→ **DIRECTIVE**:
Every record should be restated exactly, with no images included.

→ **RECORDED DATA**:

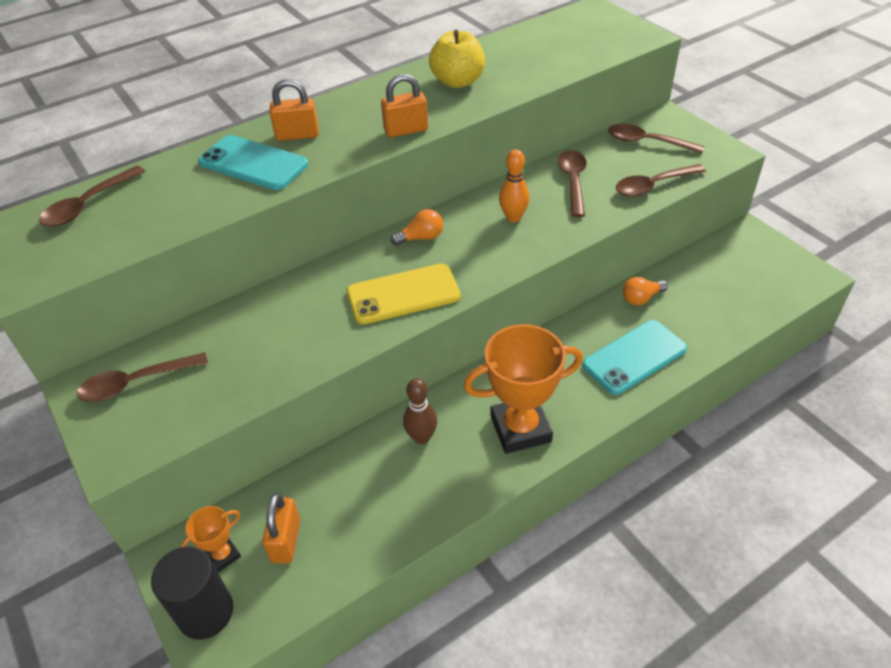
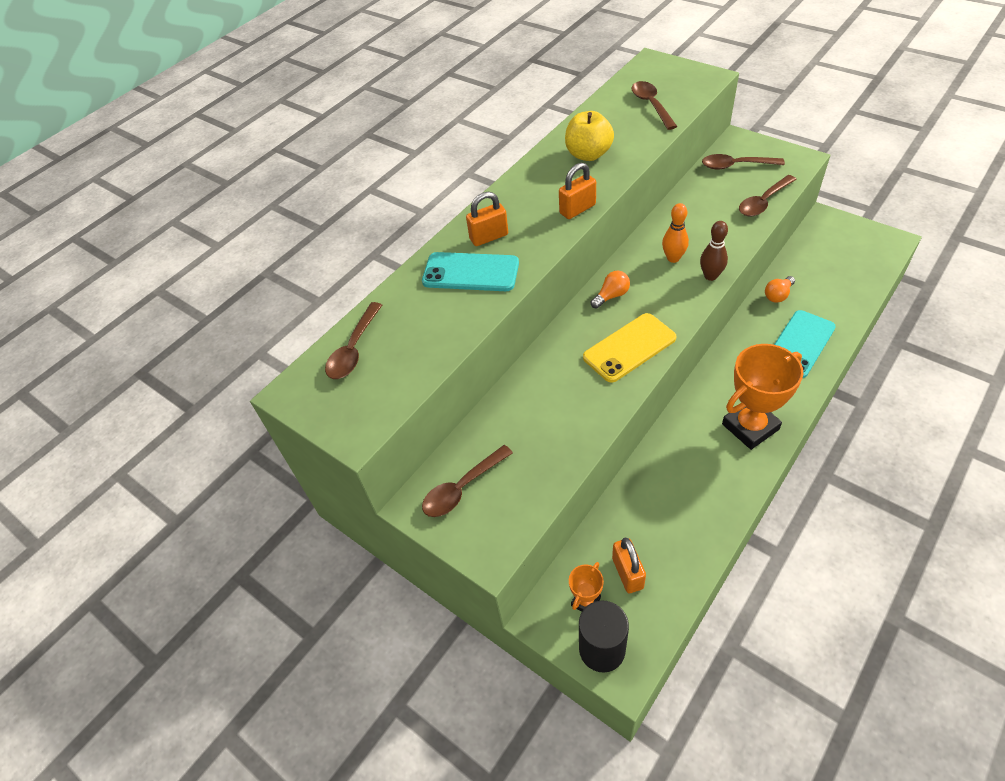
camera: 15 degrees left, 5 degrees up
brown bowling pin [403,378,437,444] -> brown bowling pin moved to [700,221,728,281]
brown spoon [558,150,587,217] -> brown spoon moved to [631,81,677,130]

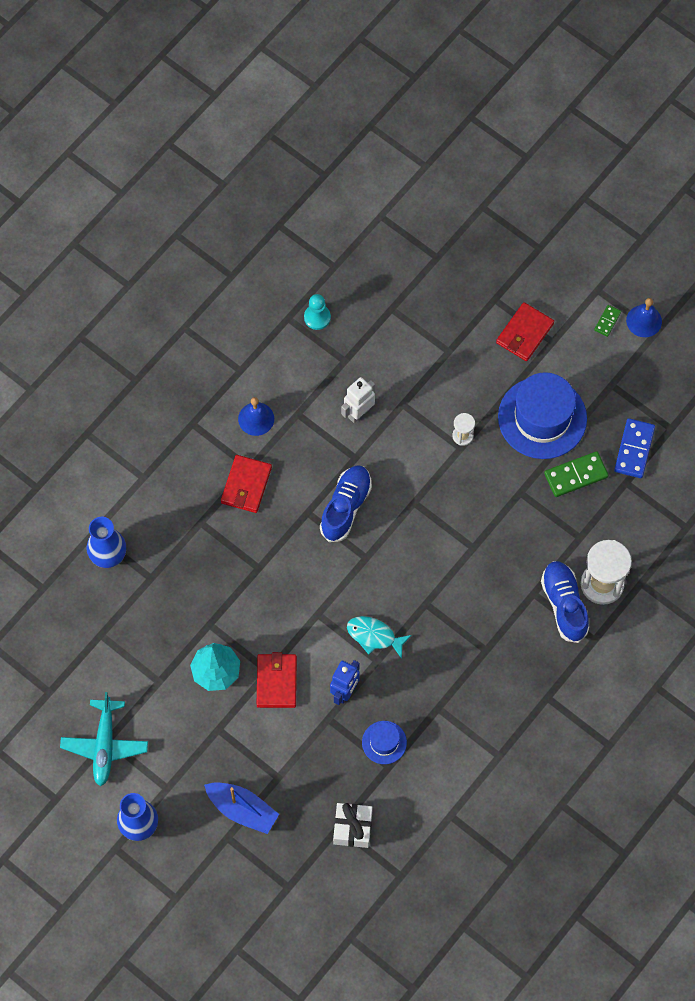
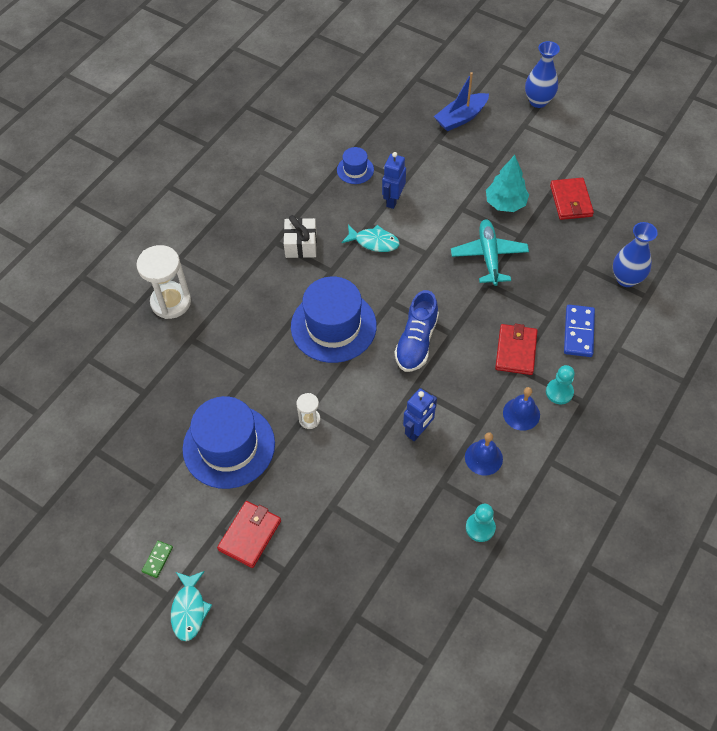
camera: 175 degrees right, 10 degrees down
turquoise plane [60,692,148,786] -> turquoise plane moved to [451,219,529,286]
blue boat [204,782,279,834] -> blue boat turned 60 degrees counterclockwise [434,72,489,131]
red wallet [257,652,297,708] -> red wallet moved to [550,178,594,220]
white gift [333,803,373,848] -> white gift moved to [284,215,317,258]
white robot [341,377,375,423] -> blue robot [403,388,437,441]
blue shoe [541,561,589,643] -> none
green domino [544,451,609,497] -> none
blue domino [614,418,655,478] -> blue domino moved to [564,305,595,357]
blue bell [626,298,662,337] -> blue bell moved to [465,432,503,476]
none -> turquoise fish [171,571,212,641]
none -> blue hat [291,277,377,363]
none -> turquoise pawn [546,365,575,404]

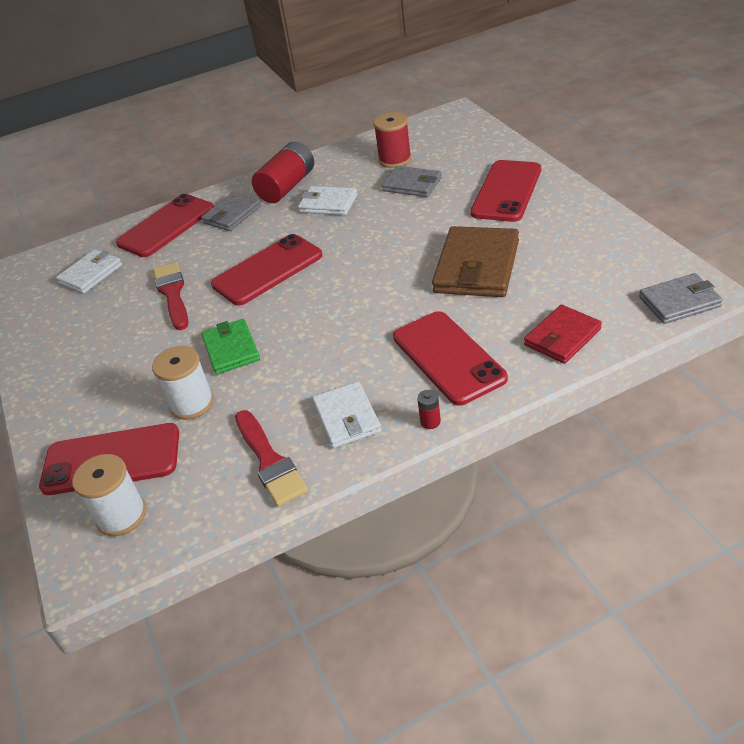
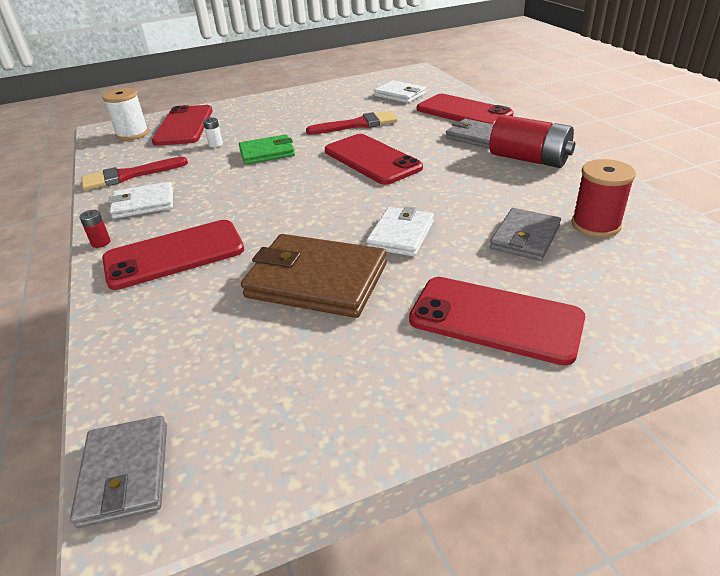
camera: 90 degrees right, 5 degrees down
white spool [152,346,214,420] -> white battery [203,117,223,147]
white wallet [298,186,357,215] -> white wallet moved to [366,206,434,256]
red wallet [524,305,602,364] -> none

→ **TASK OUTPUT**:
camera: 15 degrees left, 5 degrees up
brown bowling pin [403,378,437,444] -> brown bowling pin moved to [700,221,728,281]
brown spoon [558,150,587,217] -> brown spoon moved to [631,81,677,130]

camera: 175 degrees right, 10 degrees down
turquoise plane [60,692,148,786] -> turquoise plane moved to [451,219,529,286]
blue boat [204,782,279,834] -> blue boat turned 60 degrees counterclockwise [434,72,489,131]
red wallet [257,652,297,708] -> red wallet moved to [550,178,594,220]
white gift [333,803,373,848] -> white gift moved to [284,215,317,258]
white robot [341,377,375,423] -> blue robot [403,388,437,441]
blue shoe [541,561,589,643] -> none
green domino [544,451,609,497] -> none
blue domino [614,418,655,478] -> blue domino moved to [564,305,595,357]
blue bell [626,298,662,337] -> blue bell moved to [465,432,503,476]
none -> turquoise fish [171,571,212,641]
none -> blue hat [291,277,377,363]
none -> turquoise pawn [546,365,575,404]

camera: 90 degrees right, 5 degrees down
white spool [152,346,214,420] -> white battery [203,117,223,147]
white wallet [298,186,357,215] -> white wallet moved to [366,206,434,256]
red wallet [524,305,602,364] -> none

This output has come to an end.